Records shown:
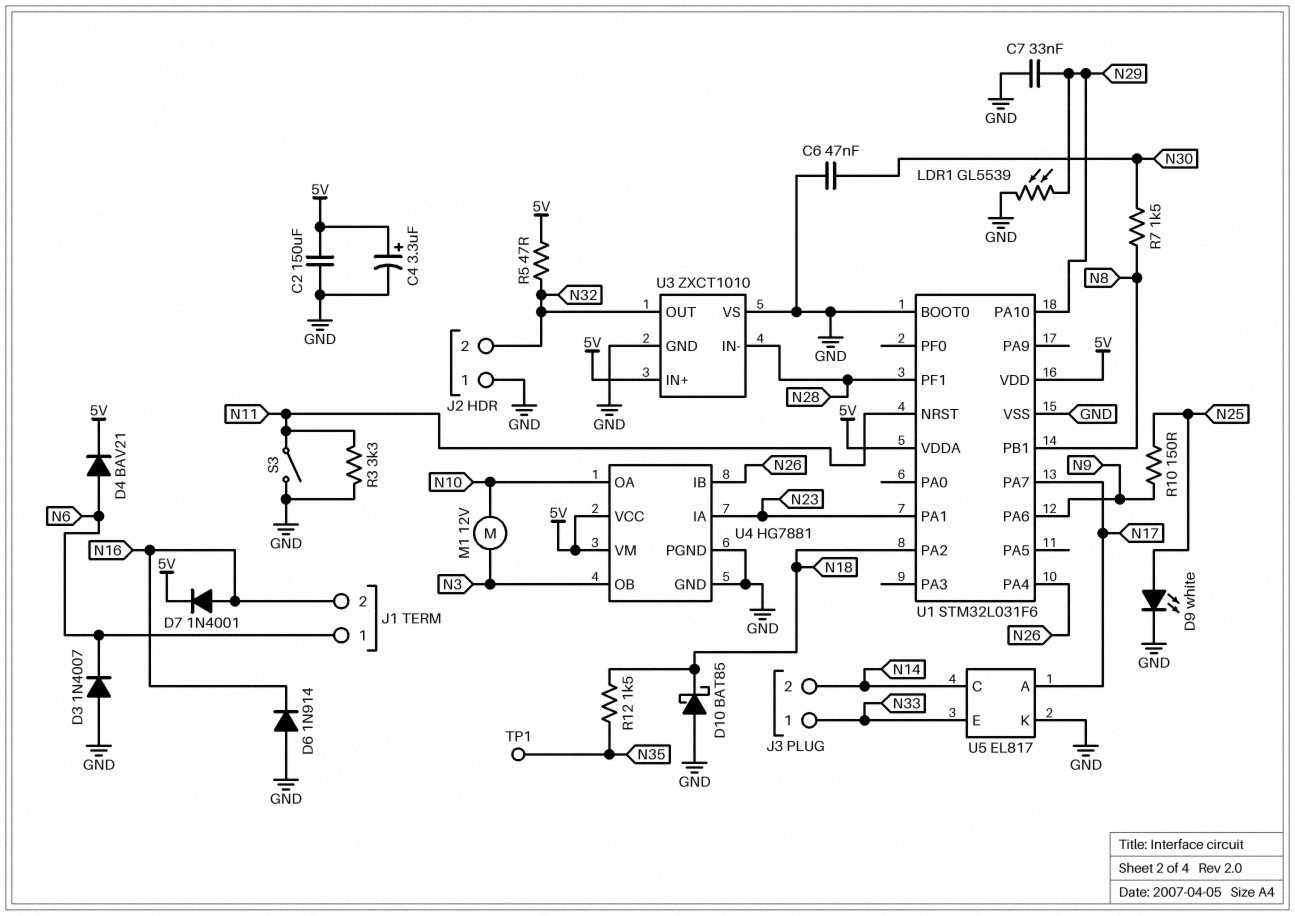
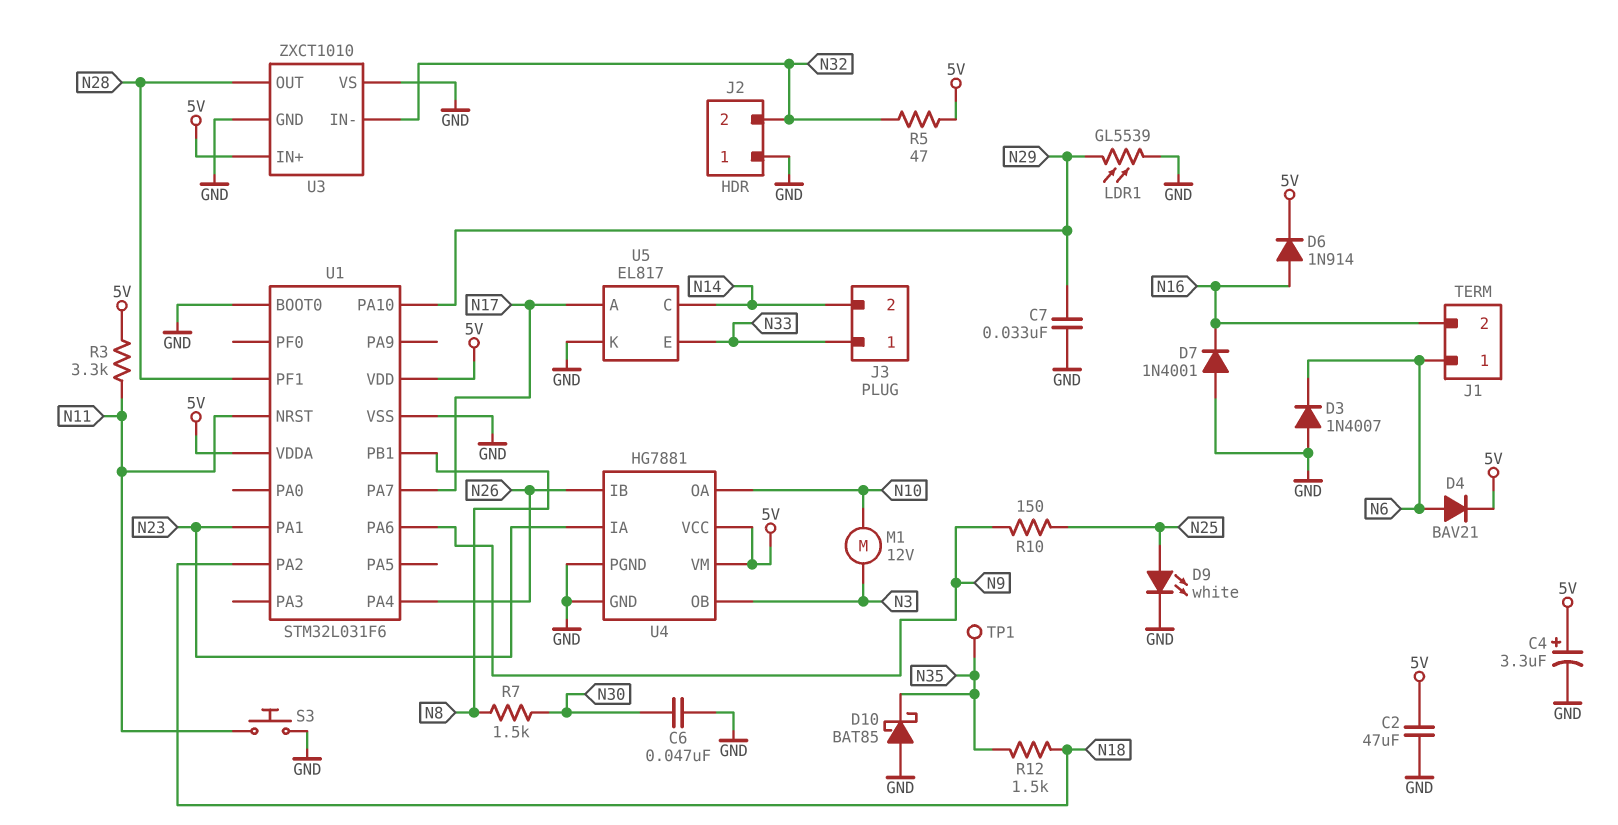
C2: 150uF (5V, GND) -> 47uF (5V, GND)
D6: diode 1N914 (A GND, K N16) -> diode 1N914 (A N16, K 5V)
D7: diode 1N4001 (A N16, K 5V) -> diode 1N4001 (A GND, K N16)
D10: schottky BAT85 (A GND, K N18) -> schottky BAT85 (A GND, K N35)
R3: 3.3k (GND, N11) -> 3.3k (5V, N11)
S3: switch (GND, N11) -> button (GND, N11)
U3 pin IN-: N28 -> N32
U3 pin OUT: N32 -> N28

Instructions to follow: Output all of the entries once more, word for word, with the images removed.

Task response:
C2: 150uF (5V, GND) -> 47uF (5V, GND)
D6: diode 1N914 (A GND, K N16) -> diode 1N914 (A N16, K 5V)
D7: diode 1N4001 (A N16, K 5V) -> diode 1N4001 (A GND, K N16)
D10: schottky BAT85 (A GND, K N18) -> schottky BAT85 (A GND, K N35)
R3: 3.3k (GND, N11) -> 3.3k (5V, N11)
S3: switch (GND, N11) -> button (GND, N11)
U3 pin IN-: N28 -> N32
U3 pin OUT: N32 -> N28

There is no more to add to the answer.